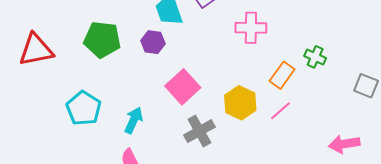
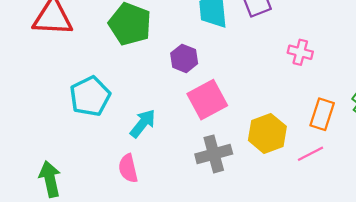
pink cross: (251, 28) -> (300, 52), size x0.7
purple hexagon: (153, 42) -> (184, 58), moved
orange rectangle: (282, 75) -> (322, 114), turned -32

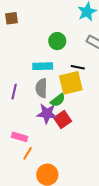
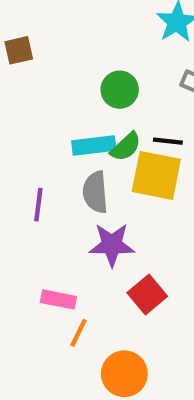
yellow square: (71, 83) -> (156, 175), turned 30
green semicircle: (58, 100) -> (126, 147), moved
red square: (63, 119) -> (147, 295), moved

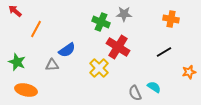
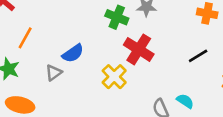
orange line: (36, 29) -> (25, 38), moved
gray triangle: (52, 65) -> (54, 73), turned -32

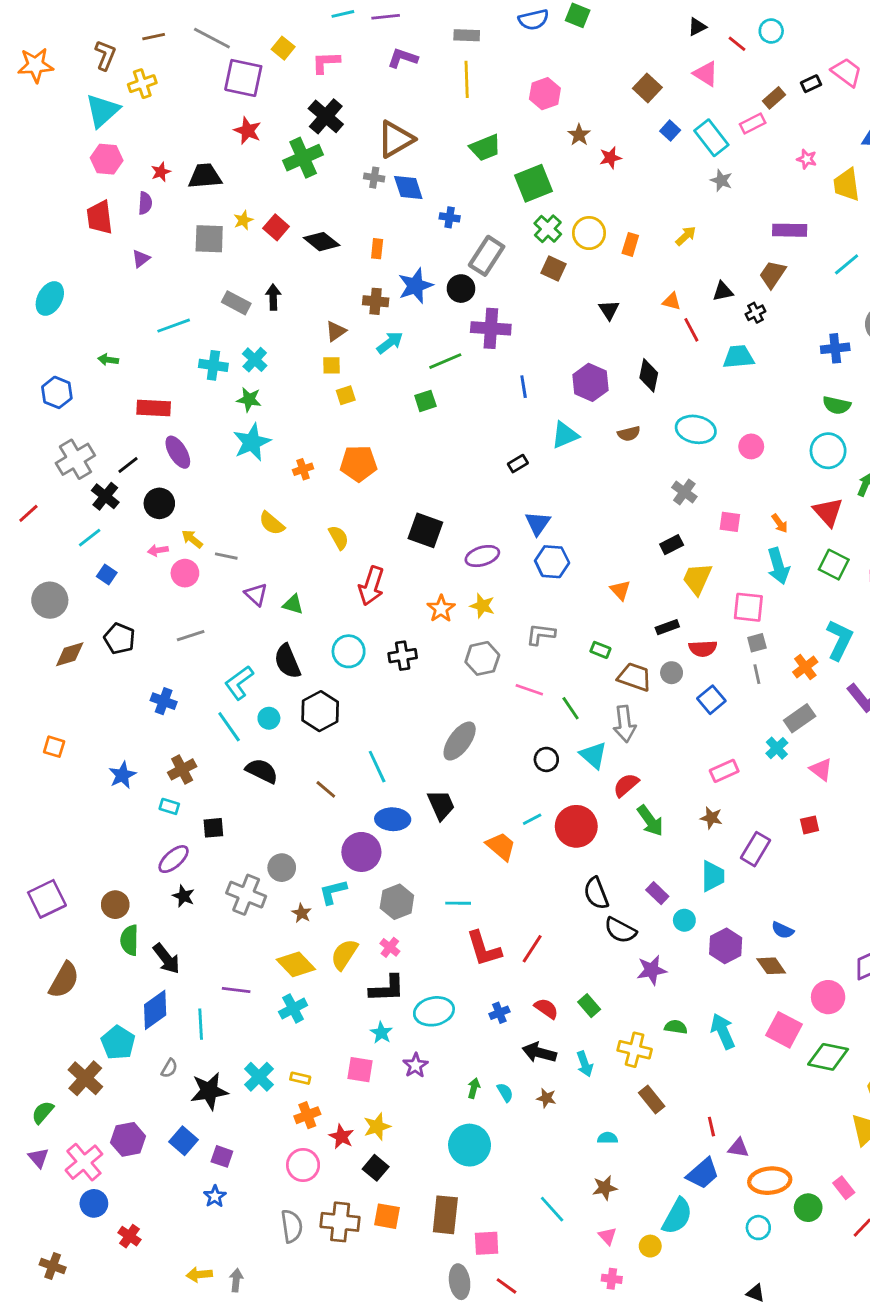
==================================================
- What to produce -
Exactly as written, restate all of the data, leaving out the images.

- Output -
pink cross: (251, 28) -> (300, 52), size x0.7
purple hexagon: (153, 42) -> (184, 58), moved
orange rectangle: (282, 75) -> (322, 114), turned -32

yellow square: (71, 83) -> (156, 175), turned 30
green semicircle: (58, 100) -> (126, 147), moved
red square: (63, 119) -> (147, 295), moved

orange line: (36, 29) -> (25, 38), moved
gray triangle: (52, 65) -> (54, 73), turned -32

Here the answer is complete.